= Exercise directions =
Word for word, set down every line of the entries below from the line with "now: yellow_bugibuzin" to the line with "in_second: [472, 199]", including both, and no other line.

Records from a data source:
◇ ◇ ◇
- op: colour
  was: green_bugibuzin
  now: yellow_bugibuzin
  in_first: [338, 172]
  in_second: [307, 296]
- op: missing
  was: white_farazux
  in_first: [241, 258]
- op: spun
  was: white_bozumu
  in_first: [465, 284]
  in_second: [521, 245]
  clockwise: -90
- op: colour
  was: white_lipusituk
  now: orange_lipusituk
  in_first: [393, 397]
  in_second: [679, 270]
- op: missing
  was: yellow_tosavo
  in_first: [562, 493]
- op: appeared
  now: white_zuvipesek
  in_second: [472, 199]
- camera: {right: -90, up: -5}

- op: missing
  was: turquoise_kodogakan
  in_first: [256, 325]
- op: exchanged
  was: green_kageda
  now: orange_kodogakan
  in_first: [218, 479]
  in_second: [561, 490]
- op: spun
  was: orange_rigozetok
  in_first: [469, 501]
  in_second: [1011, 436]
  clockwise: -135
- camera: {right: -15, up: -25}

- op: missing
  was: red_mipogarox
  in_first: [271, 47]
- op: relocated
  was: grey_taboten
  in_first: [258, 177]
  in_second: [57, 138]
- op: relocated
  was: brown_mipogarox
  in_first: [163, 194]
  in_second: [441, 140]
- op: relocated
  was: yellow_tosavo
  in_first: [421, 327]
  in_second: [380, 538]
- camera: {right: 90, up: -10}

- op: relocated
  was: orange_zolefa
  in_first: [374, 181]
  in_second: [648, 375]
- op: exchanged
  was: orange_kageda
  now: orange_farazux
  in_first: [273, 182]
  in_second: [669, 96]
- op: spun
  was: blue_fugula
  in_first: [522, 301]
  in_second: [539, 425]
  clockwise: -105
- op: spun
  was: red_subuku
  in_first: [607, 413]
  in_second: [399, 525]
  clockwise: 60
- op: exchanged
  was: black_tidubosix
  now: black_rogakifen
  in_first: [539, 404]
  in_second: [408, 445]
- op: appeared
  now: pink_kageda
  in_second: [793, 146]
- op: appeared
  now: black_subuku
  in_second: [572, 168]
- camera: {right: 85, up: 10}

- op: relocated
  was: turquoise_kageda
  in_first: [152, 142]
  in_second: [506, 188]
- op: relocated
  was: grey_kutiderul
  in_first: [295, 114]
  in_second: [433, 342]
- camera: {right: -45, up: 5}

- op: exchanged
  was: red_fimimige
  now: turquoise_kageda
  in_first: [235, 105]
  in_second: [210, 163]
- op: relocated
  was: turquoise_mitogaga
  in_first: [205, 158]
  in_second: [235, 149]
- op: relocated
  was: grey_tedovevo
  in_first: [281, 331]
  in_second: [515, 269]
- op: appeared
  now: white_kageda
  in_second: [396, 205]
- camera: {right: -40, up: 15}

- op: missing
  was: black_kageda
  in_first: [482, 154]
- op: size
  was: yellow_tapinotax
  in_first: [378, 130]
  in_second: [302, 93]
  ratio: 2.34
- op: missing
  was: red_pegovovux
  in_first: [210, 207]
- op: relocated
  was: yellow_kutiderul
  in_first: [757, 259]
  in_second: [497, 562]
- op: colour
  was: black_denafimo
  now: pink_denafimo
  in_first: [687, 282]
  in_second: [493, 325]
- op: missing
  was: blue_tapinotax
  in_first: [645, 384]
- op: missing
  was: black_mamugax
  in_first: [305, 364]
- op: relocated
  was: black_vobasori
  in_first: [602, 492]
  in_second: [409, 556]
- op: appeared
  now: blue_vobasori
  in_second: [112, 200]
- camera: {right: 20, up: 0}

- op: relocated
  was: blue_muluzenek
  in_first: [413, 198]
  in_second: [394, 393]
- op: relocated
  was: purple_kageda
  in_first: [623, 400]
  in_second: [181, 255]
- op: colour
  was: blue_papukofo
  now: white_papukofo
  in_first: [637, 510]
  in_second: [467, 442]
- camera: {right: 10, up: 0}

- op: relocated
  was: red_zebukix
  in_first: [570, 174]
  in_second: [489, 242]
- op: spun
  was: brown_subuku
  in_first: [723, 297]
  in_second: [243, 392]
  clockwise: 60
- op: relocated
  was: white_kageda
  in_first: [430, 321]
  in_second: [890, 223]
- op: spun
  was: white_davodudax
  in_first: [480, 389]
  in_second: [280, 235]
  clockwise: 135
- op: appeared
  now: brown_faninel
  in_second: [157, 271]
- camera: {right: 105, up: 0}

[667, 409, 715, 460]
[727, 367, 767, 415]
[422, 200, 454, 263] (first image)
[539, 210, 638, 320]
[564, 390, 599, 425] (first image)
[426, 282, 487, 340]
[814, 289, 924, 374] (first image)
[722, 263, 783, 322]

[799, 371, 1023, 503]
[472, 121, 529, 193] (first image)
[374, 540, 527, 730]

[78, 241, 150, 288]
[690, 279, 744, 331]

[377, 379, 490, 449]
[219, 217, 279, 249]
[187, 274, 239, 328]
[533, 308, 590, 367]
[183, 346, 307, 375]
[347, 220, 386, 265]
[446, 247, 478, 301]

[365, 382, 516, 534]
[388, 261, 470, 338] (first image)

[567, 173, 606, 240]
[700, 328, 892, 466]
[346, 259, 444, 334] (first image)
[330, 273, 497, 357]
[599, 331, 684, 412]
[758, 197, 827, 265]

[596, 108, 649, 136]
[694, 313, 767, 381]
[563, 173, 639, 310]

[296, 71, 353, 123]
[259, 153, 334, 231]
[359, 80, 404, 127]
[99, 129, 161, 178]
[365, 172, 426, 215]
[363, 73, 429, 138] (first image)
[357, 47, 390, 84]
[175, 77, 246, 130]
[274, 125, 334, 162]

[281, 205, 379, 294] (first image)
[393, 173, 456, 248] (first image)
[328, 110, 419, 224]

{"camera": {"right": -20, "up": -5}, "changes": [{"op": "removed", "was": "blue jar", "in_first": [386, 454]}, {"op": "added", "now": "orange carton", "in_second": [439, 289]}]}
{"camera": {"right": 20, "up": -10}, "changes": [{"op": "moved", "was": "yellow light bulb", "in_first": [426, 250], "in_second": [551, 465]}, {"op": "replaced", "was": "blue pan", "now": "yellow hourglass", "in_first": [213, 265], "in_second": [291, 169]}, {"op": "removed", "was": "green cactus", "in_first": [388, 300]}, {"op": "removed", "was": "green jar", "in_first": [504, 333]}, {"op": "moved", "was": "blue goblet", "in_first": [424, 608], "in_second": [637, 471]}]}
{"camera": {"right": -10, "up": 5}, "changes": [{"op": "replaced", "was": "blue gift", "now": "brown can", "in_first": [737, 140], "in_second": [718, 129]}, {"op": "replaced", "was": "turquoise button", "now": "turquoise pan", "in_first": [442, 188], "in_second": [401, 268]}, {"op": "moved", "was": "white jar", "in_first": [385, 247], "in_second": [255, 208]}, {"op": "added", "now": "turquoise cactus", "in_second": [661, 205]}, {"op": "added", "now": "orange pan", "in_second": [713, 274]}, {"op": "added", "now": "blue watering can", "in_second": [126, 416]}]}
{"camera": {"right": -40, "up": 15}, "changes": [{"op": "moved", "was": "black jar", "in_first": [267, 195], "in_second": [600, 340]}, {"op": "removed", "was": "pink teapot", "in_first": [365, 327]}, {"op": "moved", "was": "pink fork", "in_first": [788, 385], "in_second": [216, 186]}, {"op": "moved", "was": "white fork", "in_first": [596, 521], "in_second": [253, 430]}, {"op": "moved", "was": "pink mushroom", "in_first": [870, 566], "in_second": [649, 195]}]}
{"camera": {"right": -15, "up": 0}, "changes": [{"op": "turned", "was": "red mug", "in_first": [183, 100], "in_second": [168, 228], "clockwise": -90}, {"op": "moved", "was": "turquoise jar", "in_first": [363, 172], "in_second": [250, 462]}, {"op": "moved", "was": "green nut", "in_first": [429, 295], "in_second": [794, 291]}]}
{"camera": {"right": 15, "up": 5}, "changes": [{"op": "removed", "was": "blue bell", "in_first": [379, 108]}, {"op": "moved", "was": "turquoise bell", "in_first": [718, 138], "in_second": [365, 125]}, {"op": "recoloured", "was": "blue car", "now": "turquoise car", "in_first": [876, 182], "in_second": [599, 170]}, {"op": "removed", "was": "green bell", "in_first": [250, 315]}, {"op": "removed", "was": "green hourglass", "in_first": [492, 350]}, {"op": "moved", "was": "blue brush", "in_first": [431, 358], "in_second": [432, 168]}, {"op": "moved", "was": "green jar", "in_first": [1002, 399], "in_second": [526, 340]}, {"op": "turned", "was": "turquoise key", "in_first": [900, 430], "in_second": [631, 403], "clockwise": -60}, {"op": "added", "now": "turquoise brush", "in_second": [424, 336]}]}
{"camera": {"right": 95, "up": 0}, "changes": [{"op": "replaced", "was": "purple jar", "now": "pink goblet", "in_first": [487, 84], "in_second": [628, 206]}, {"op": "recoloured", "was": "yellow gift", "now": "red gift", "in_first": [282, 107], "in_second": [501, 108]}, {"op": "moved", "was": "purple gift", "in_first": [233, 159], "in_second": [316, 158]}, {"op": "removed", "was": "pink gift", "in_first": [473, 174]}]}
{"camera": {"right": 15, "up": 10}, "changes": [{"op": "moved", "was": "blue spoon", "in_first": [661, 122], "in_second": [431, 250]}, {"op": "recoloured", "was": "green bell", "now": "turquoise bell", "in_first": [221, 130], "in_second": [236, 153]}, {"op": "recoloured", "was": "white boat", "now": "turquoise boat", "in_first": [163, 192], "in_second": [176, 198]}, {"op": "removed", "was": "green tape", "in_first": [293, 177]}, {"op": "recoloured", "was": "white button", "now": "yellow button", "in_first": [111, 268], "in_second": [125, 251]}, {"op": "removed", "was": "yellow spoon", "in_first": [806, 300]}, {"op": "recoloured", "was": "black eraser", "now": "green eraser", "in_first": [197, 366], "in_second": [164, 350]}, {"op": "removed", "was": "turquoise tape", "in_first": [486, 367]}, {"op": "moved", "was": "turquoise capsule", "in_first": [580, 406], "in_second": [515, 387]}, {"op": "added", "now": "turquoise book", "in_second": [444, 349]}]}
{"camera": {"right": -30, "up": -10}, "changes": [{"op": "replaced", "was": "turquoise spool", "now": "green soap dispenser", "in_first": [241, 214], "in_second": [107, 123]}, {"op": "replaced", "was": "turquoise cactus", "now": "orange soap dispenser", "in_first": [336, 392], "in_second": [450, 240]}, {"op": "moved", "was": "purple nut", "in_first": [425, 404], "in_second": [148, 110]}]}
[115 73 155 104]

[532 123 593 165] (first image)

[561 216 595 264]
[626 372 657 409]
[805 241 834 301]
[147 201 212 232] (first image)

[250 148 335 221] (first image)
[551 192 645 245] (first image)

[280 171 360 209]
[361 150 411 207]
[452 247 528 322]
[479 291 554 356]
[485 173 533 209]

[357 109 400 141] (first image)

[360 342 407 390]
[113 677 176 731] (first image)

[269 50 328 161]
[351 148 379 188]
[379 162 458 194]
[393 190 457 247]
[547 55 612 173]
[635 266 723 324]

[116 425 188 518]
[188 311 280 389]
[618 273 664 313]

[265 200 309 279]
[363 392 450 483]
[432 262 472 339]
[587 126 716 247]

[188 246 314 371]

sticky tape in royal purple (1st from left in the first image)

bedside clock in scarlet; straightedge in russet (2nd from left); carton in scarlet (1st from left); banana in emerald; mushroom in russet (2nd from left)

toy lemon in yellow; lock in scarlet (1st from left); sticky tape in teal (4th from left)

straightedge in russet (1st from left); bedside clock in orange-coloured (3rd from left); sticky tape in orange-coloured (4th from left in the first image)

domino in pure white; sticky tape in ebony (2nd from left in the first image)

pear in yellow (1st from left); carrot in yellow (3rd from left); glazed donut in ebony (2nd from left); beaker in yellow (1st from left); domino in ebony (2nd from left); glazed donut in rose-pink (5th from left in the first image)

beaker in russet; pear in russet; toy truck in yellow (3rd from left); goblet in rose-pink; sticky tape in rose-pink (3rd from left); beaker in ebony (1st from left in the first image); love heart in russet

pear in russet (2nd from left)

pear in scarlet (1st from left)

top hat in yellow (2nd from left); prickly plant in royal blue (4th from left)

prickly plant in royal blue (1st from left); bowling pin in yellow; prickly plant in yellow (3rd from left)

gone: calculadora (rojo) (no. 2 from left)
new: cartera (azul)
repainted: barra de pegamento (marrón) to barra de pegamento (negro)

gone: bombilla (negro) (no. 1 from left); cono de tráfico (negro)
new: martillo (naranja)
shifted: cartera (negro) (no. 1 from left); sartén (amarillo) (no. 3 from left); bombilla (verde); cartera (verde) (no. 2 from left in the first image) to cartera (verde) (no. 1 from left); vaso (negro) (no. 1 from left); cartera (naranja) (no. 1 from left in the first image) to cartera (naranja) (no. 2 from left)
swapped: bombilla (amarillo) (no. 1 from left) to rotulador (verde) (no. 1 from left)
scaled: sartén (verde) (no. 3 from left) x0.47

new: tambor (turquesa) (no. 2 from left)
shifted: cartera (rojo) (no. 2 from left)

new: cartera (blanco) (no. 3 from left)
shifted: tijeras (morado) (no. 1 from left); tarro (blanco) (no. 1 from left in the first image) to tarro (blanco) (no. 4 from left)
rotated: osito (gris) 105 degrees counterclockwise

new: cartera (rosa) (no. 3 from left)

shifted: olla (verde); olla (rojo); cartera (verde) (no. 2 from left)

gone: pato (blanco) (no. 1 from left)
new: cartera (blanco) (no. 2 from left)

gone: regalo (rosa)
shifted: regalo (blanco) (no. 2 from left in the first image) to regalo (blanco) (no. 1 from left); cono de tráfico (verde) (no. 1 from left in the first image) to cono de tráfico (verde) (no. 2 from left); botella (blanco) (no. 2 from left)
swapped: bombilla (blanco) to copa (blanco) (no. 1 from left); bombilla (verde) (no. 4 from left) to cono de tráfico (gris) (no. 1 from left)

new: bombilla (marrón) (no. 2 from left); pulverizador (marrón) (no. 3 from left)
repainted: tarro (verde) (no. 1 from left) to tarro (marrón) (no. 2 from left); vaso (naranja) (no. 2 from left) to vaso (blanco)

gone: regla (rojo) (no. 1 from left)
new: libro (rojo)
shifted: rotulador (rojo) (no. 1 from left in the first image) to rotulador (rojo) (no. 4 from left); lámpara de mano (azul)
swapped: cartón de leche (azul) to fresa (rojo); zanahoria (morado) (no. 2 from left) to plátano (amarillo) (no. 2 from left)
◇ ◇ ◇
= Task response =
  now: yellow_bugibuzin
  in_first: [338, 172]
  in_second: [307, 296]
- op: missing
  was: white_farazux
  in_first: [241, 258]
- op: spun
  was: white_bozumu
  in_first: [465, 284]
  in_second: [521, 245]
  clockwise: -90
- op: colour
  was: white_lipusituk
  now: orange_lipusituk
  in_first: [393, 397]
  in_second: [679, 270]
- op: missing
  was: yellow_tosavo
  in_first: [562, 493]
- op: appeared
  now: white_zuvipesek
  in_second: [472, 199]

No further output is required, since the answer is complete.